[Stored entries]
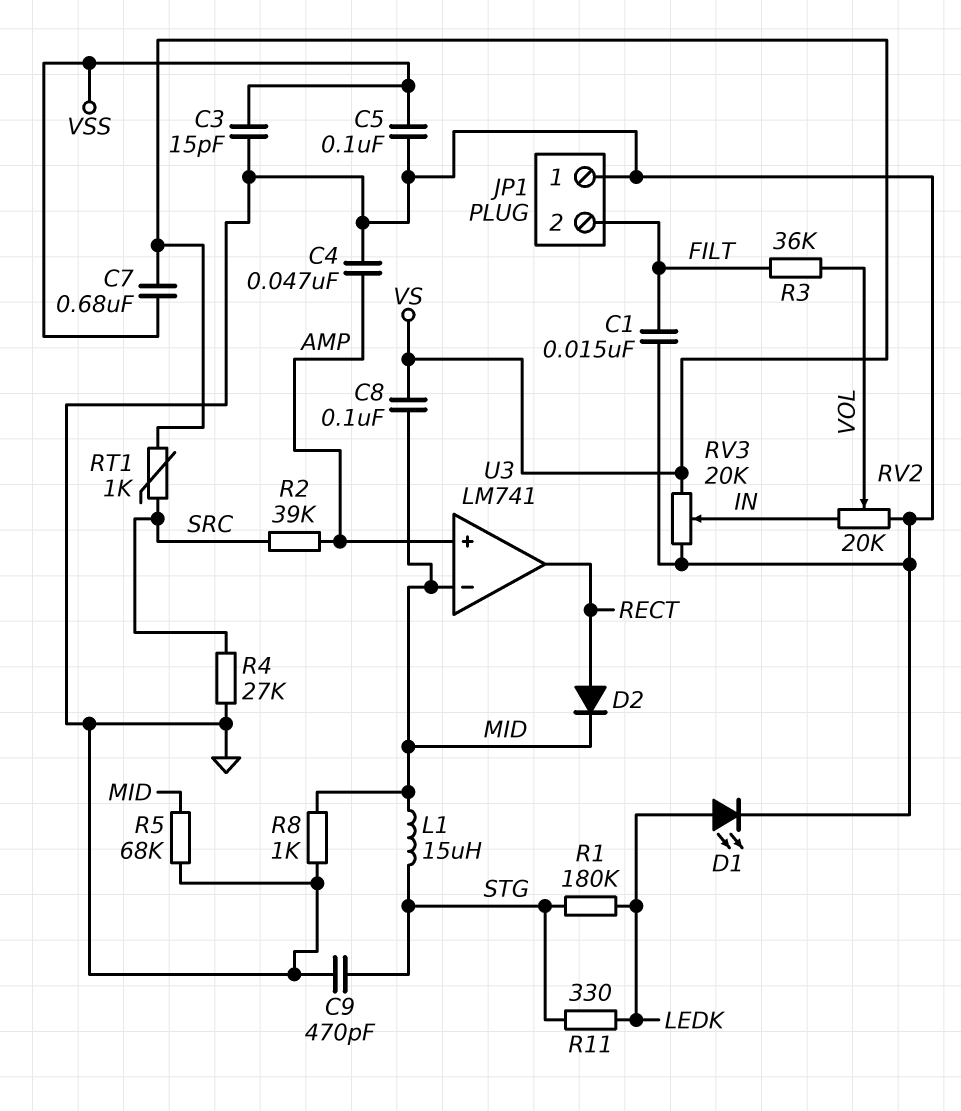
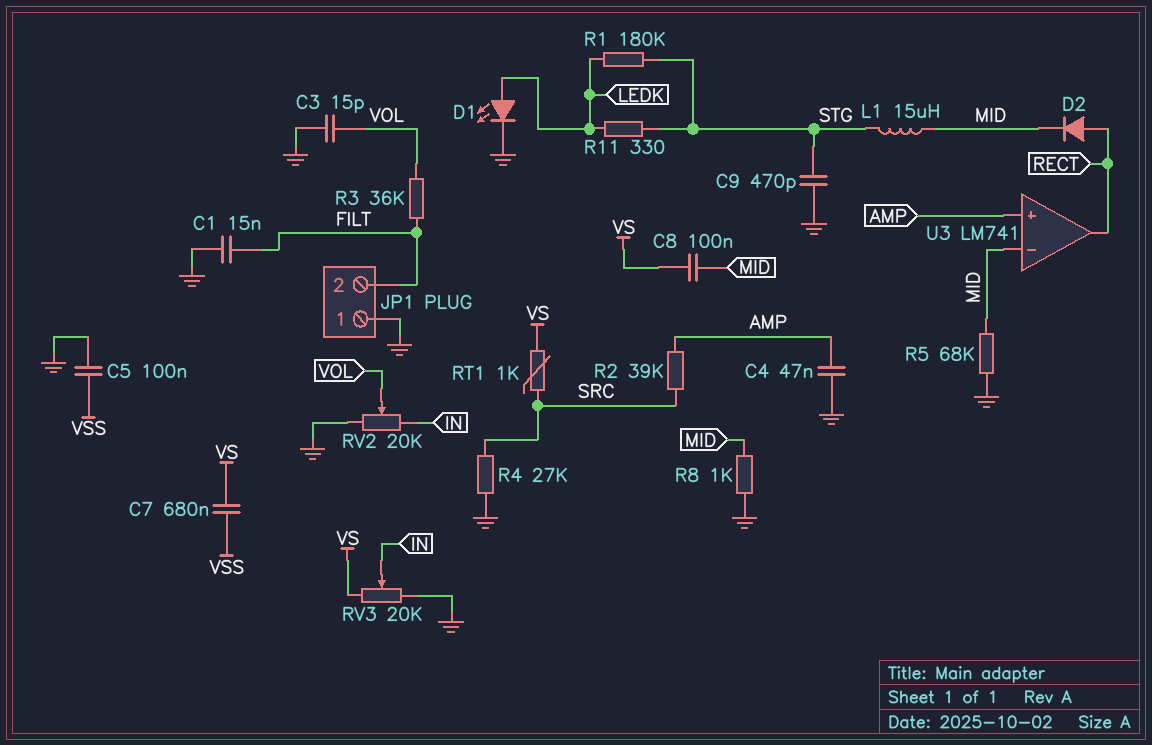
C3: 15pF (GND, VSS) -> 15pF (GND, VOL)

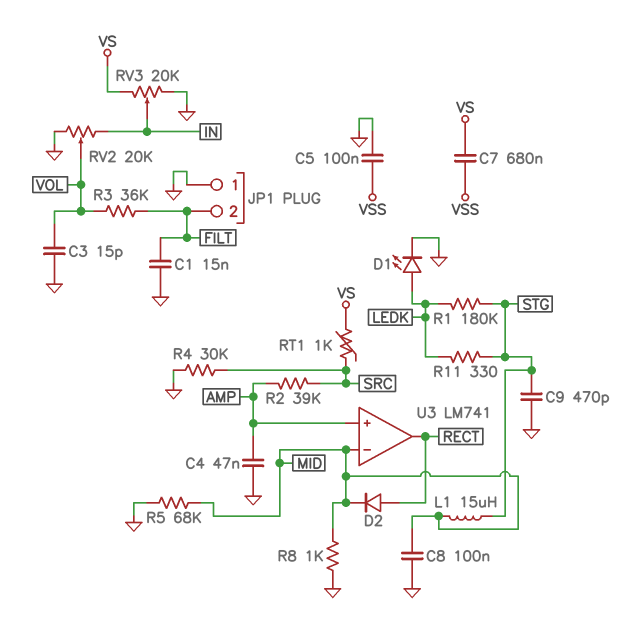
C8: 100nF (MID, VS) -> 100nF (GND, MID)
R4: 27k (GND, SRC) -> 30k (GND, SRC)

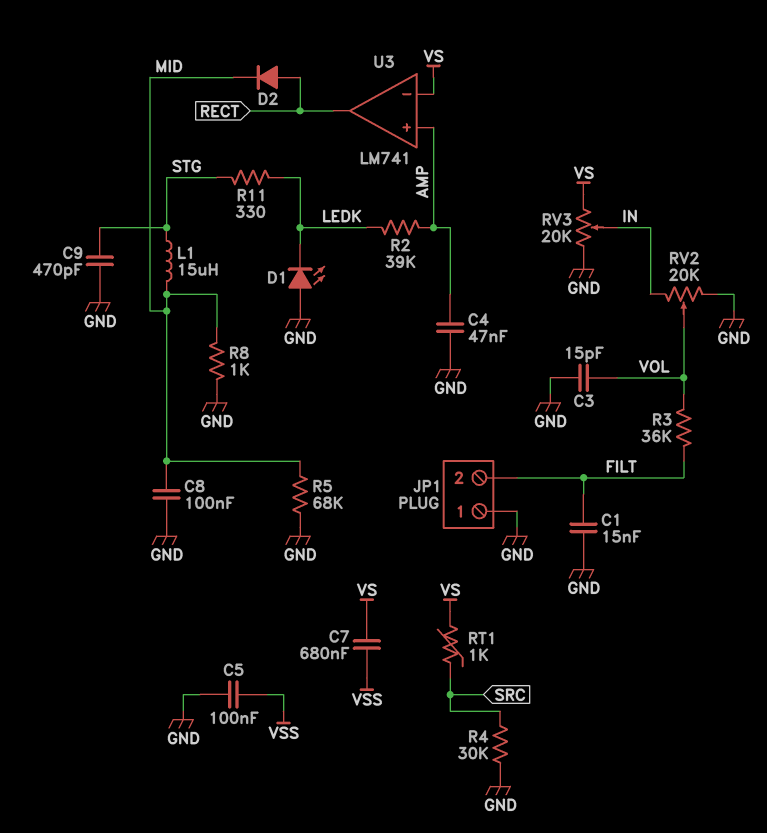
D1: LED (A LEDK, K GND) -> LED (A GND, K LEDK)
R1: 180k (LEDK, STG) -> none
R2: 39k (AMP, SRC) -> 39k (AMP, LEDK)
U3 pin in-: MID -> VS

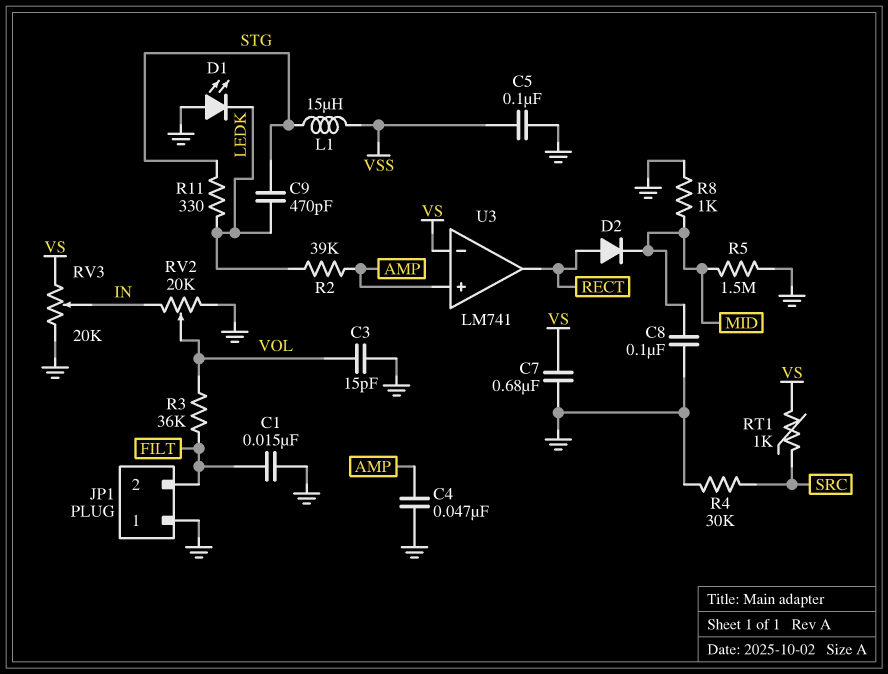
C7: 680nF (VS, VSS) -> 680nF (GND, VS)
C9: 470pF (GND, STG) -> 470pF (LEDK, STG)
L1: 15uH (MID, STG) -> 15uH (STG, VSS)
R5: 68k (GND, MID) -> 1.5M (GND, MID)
==
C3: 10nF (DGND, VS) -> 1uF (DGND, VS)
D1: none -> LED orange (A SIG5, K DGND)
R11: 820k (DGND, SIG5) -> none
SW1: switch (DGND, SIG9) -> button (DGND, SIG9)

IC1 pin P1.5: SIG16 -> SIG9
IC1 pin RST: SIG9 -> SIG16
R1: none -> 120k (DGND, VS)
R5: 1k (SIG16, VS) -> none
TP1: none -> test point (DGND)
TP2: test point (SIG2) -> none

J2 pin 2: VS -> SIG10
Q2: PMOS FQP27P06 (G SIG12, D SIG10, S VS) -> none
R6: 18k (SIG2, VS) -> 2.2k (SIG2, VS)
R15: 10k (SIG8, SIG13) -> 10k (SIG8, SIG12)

§ Exercise aim:
For the records above, give the number of lines containing the string "DGND" and no other words.

§ Your response:
6